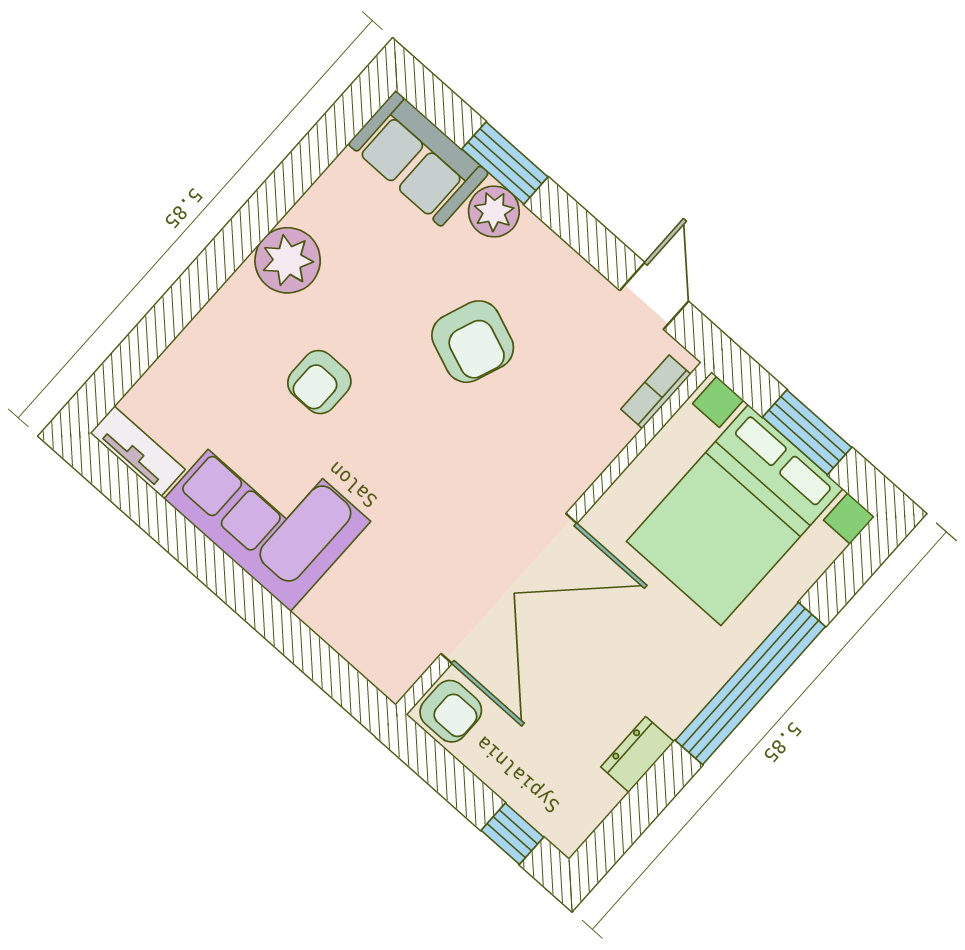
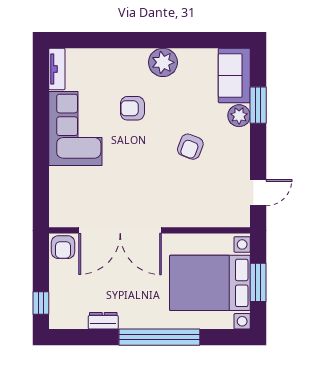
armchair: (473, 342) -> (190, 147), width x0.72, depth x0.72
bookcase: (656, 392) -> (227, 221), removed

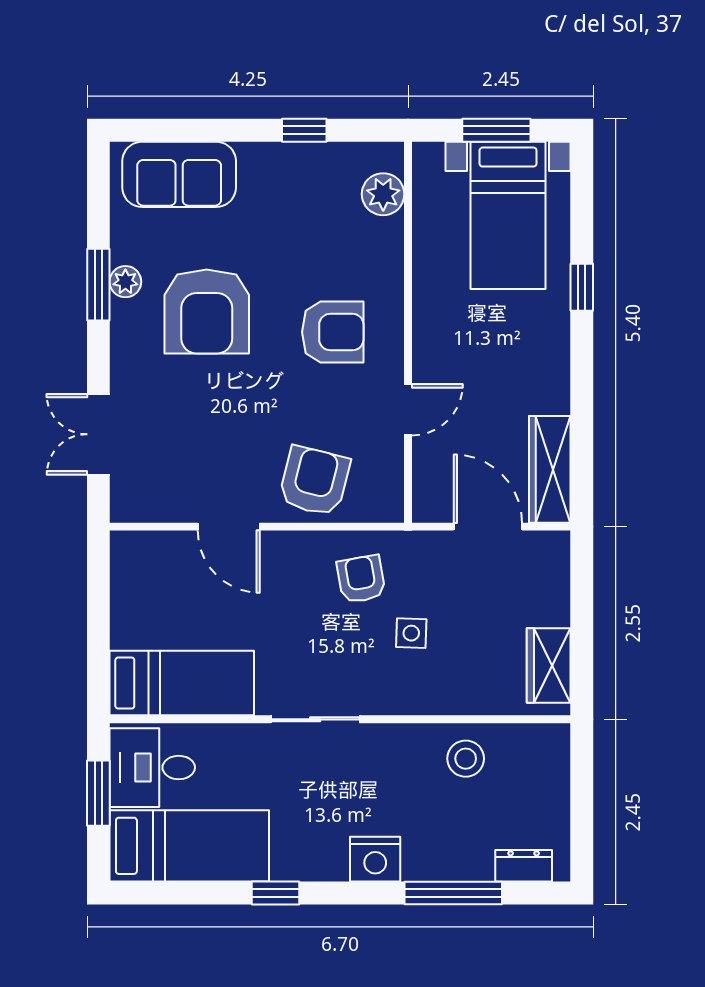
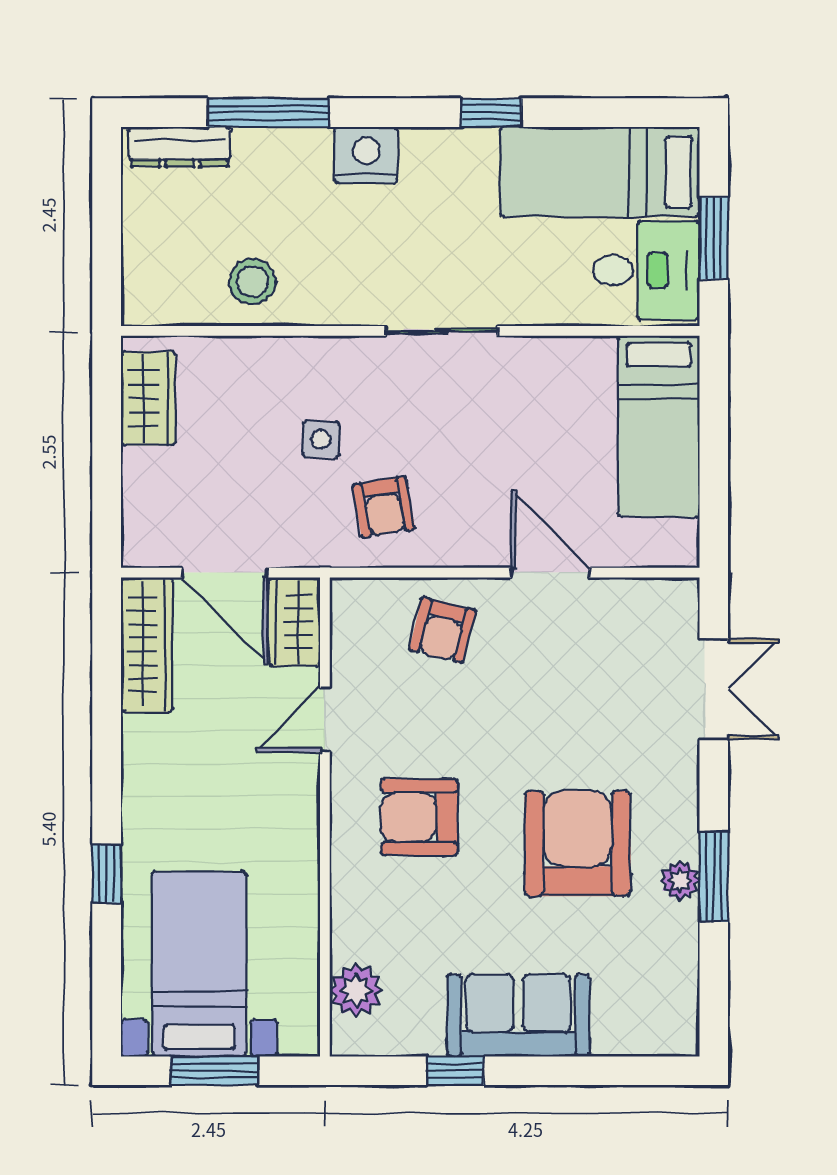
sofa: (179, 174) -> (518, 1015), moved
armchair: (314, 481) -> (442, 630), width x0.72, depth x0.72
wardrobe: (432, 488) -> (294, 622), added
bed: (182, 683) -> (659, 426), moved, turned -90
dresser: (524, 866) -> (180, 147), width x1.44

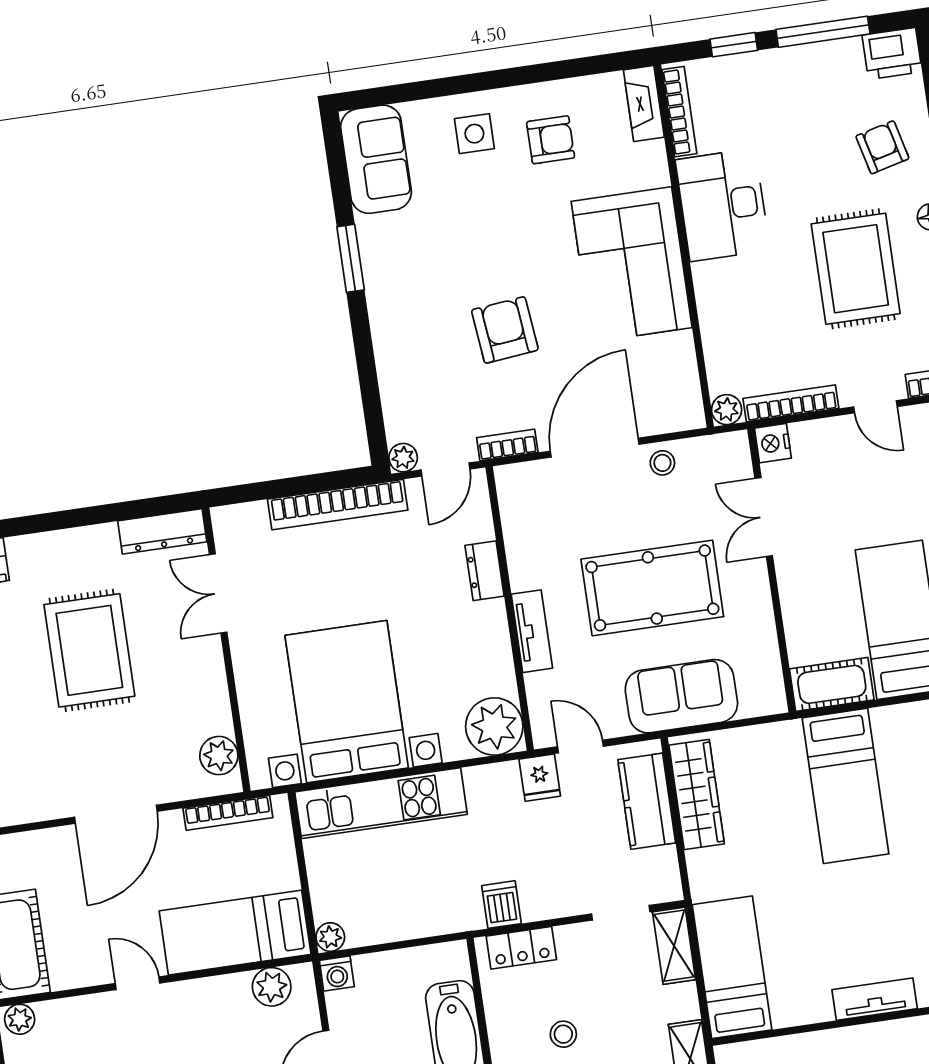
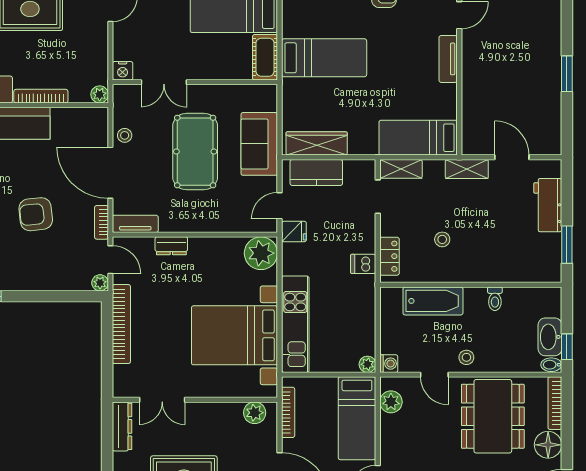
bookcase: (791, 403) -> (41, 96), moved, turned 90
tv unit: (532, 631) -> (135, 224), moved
---
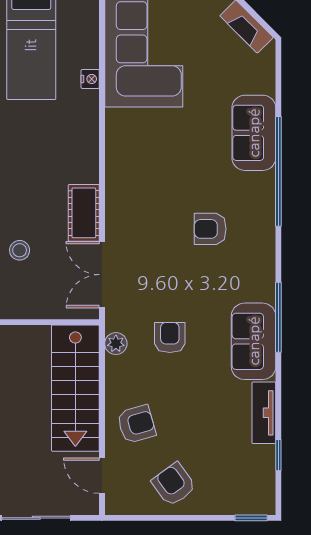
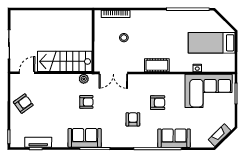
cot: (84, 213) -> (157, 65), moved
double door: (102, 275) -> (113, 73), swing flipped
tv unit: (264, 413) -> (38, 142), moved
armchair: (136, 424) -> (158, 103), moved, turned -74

TRY IT:
Above is the material; set down exactly its lines from the one containing "armchair: (473, 342)" down to the one containing "tv unit: (532, 631) -> (135, 224), moved", both included, leaving out any pictures.

RESULT OF THIS TASK:
armchair: (473, 342) -> (190, 147), width x0.72, depth x0.72
bookcase: (656, 392) -> (227, 221), removed

sofa: (179, 174) -> (518, 1015), moved
armchair: (314, 481) -> (442, 630), width x0.72, depth x0.72
wardrobe: (432, 488) -> (294, 622), added
bed: (182, 683) -> (659, 426), moved, turned -90
dresser: (524, 866) -> (180, 147), width x1.44

bookcase: (791, 403) -> (41, 96), moved, turned 90
tv unit: (532, 631) -> (135, 224), moved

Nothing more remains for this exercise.